▼▼▼

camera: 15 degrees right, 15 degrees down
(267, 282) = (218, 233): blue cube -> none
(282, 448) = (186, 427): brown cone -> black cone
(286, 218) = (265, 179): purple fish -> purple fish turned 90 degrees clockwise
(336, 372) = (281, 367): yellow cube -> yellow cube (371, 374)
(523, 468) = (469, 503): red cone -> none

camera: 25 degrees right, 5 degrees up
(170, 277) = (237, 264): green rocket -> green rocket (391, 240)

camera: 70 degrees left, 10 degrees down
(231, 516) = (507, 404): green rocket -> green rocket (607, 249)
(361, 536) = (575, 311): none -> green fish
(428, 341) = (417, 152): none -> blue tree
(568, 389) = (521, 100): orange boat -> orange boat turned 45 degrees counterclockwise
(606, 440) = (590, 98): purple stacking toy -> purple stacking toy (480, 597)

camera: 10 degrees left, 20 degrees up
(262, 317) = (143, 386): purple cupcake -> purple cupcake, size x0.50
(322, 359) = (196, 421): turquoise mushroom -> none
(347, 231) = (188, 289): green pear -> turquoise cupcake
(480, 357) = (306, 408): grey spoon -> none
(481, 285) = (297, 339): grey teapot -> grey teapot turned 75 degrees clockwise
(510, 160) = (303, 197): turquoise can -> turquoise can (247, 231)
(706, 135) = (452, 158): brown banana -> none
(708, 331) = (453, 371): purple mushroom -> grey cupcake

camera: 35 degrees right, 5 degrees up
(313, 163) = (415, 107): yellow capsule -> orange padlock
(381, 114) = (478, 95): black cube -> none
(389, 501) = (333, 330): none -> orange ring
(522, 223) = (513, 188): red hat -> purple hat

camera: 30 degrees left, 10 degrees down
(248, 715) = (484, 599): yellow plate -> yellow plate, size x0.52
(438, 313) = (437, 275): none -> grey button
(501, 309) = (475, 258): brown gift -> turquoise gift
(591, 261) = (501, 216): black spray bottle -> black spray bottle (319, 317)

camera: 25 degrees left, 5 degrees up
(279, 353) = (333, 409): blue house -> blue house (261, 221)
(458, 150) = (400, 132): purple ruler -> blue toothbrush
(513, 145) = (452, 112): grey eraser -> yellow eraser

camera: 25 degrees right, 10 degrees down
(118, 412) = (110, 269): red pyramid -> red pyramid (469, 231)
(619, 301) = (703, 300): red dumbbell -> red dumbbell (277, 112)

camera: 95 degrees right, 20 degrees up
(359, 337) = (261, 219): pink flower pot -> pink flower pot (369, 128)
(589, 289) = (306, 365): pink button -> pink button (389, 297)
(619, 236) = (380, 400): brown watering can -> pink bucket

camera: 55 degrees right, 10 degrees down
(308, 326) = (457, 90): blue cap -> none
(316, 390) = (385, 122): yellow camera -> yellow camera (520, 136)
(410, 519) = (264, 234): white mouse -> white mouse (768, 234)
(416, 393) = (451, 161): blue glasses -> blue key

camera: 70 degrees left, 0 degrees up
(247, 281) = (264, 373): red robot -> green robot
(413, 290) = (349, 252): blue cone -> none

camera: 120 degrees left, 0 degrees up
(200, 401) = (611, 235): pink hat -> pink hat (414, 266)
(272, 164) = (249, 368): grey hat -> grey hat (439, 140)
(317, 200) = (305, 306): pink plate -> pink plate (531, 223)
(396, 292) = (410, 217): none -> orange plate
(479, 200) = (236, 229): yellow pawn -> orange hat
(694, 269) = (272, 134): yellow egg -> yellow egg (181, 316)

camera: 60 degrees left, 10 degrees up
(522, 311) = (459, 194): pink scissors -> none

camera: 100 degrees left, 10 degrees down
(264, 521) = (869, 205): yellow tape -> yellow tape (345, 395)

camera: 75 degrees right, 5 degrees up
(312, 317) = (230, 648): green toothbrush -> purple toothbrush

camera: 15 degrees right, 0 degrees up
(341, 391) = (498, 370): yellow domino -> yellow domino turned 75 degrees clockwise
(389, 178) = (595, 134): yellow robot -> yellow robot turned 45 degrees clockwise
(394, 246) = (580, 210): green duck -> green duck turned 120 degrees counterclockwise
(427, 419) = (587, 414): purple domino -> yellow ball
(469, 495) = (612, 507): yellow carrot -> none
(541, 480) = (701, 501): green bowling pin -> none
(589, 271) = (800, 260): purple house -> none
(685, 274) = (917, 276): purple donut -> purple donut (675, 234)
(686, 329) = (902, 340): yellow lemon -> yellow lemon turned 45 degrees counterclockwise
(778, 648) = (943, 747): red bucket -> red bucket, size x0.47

▲▲▲

* What to do *
Would you copy out each record precisely as it stands?

* Solution for this task *
camera: 15 degrees right, 15 degrees down
(267, 282) = (218, 233): blue cube -> none
(282, 448) = (186, 427): brown cone -> black cone
(286, 218) = (265, 179): purple fish -> purple fish turned 90 degrees clockwise
(336, 372) = (281, 367): yellow cube -> yellow cube (371, 374)
(523, 468) = (469, 503): red cone -> none

camera: 25 degrees right, 5 degrees up
(170, 277) = (237, 264): green rocket -> green rocket (391, 240)

camera: 70 degrees left, 10 degrees down
(231, 516) = (507, 404): green rocket -> green rocket (607, 249)
(361, 536) = (575, 311): none -> green fish
(428, 341) = (417, 152): none -> blue tree
(568, 389) = (521, 100): orange boat -> orange boat turned 45 degrees counterclockwise
(606, 440) = (590, 98): purple stacking toy -> purple stacking toy (480, 597)

camera: 10 degrees left, 20 degrees up
(262, 317) = (143, 386): purple cupcake -> purple cupcake, size x0.50
(322, 359) = (196, 421): turquoise mushroom -> none
(347, 231) = (188, 289): green pear -> turquoise cupcake
(480, 357) = (306, 408): grey spoon -> none
(481, 285) = (297, 339): grey teapot -> grey teapot turned 75 degrees clockwise
(510, 160) = (303, 197): turquoise can -> turquoise can (247, 231)
(706, 135) = (452, 158): brown banana -> none
(708, 331) = (453, 371): purple mushroom -> grey cupcake

camera: 35 degrees right, 5 degrees up
(313, 163) = (415, 107): yellow capsule -> orange padlock
(381, 114) = (478, 95): black cube -> none
(389, 501) = (333, 330): none -> orange ring
(522, 223) = (513, 188): red hat -> purple hat

camera: 30 degrees left, 10 degrees down
(248, 715) = (484, 599): yellow plate -> yellow plate, size x0.52
(438, 313) = (437, 275): none -> grey button
(501, 309) = (475, 258): brown gift -> turquoise gift
(591, 261) = (501, 216): black spray bottle -> black spray bottle (319, 317)

camera: 25 degrees left, 5 degrees up
(279, 353) = (333, 409): blue house -> blue house (261, 221)
(458, 150) = (400, 132): purple ruler -> blue toothbrush
(513, 145) = (452, 112): grey eraser -> yellow eraser

camera: 25 degrees right, 10 degrees down
(118, 412) = (110, 269): red pyramid -> red pyramid (469, 231)
(619, 301) = (703, 300): red dumbbell -> red dumbbell (277, 112)

camera: 95 degrees right, 20 degrees up
(359, 337) = (261, 219): pink flower pot -> pink flower pot (369, 128)
(589, 289) = (306, 365): pink button -> pink button (389, 297)
(619, 236) = (380, 400): brown watering can -> pink bucket

camera: 55 degrees right, 10 degrees down
(308, 326) = (457, 90): blue cap -> none
(316, 390) = (385, 122): yellow camera -> yellow camera (520, 136)
(410, 519) = (264, 234): white mouse -> white mouse (768, 234)
(416, 393) = (451, 161): blue glasses -> blue key

camera: 70 degrees left, 0 degrees up
(247, 281) = (264, 373): red robot -> green robot
(413, 290) = (349, 252): blue cone -> none

camera: 120 degrees left, 0 degrees up
(200, 401) = (611, 235): pink hat -> pink hat (414, 266)
(272, 164) = (249, 368): grey hat -> grey hat (439, 140)
(317, 200) = (305, 306): pink plate -> pink plate (531, 223)
(396, 292) = (410, 217): none -> orange plate
(479, 200) = (236, 229): yellow pawn -> orange hat
(694, 269) = (272, 134): yellow egg -> yellow egg (181, 316)

camera: 60 degrees left, 10 degrees up
(522, 311) = (459, 194): pink scissors -> none

camera: 100 degrees left, 10 degrees down
(264, 521) = (869, 205): yellow tape -> yellow tape (345, 395)

camera: 75 degrees right, 5 degrees up
(312, 317) = (230, 648): green toothbrush -> purple toothbrush

camera: 15 degrees right, 0 degrees up
(341, 391) = (498, 370): yellow domino -> yellow domino turned 75 degrees clockwise
(389, 178) = (595, 134): yellow robot -> yellow robot turned 45 degrees clockwise
(394, 246) = (580, 210): green duck -> green duck turned 120 degrees counterclockwise
(427, 419) = (587, 414): purple domino -> yellow ball
(469, 495) = (612, 507): yellow carrot -> none
(541, 480) = (701, 501): green bowling pin -> none
(589, 271) = (800, 260): purple house -> none
(685, 274) = (917, 276): purple donut -> purple donut (675, 234)
(686, 329) = (902, 340): yellow lemon -> yellow lemon turned 45 degrees counterclockwise
(778, 648) = (943, 747): red bucket -> red bucket, size x0.47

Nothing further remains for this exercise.